#### To do:
From the data that follows, copy every line with the string "yellow".

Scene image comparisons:
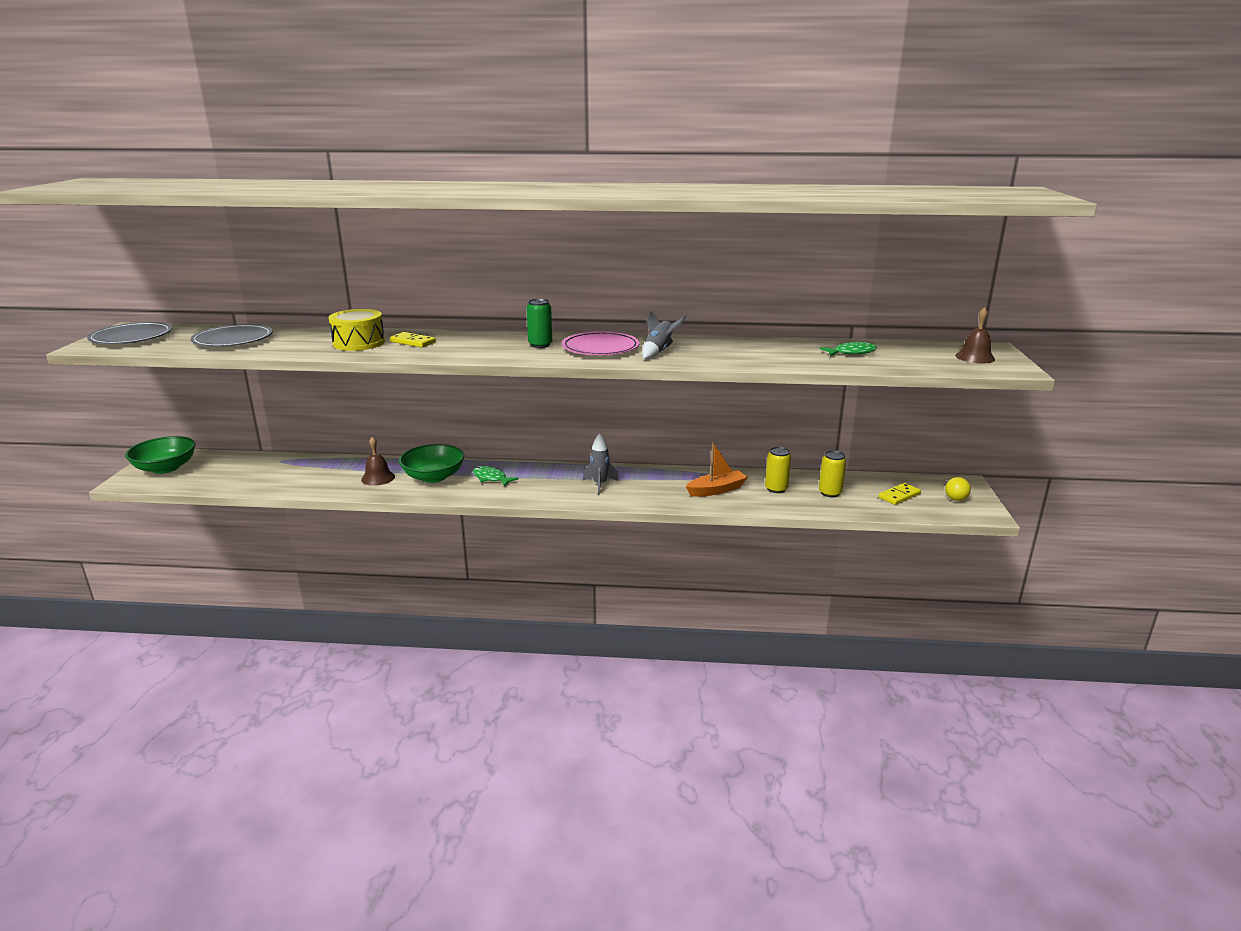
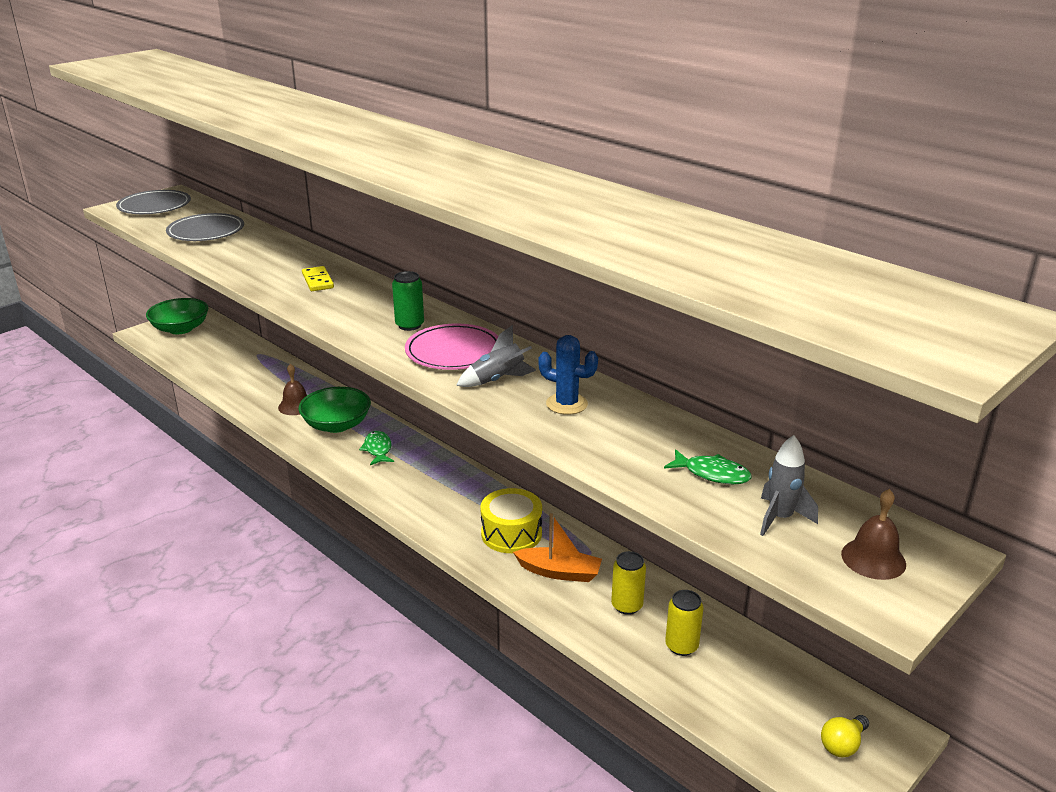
camera: 40 degrees right, 5 degrees up
(359, 343) = (278, 267): yellow drum -> yellow drum (511, 533)
(600, 484) = (457, 505): grey rocket -> grey rocket (780, 518)
(721, 350) = (566, 404): none -> blue cactus
(899, 496) = (765, 700): yellow domino -> none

#### Answer below:
(359, 343) = (278, 267): yellow drum -> yellow drum (511, 533)
(899, 496) = (765, 700): yellow domino -> none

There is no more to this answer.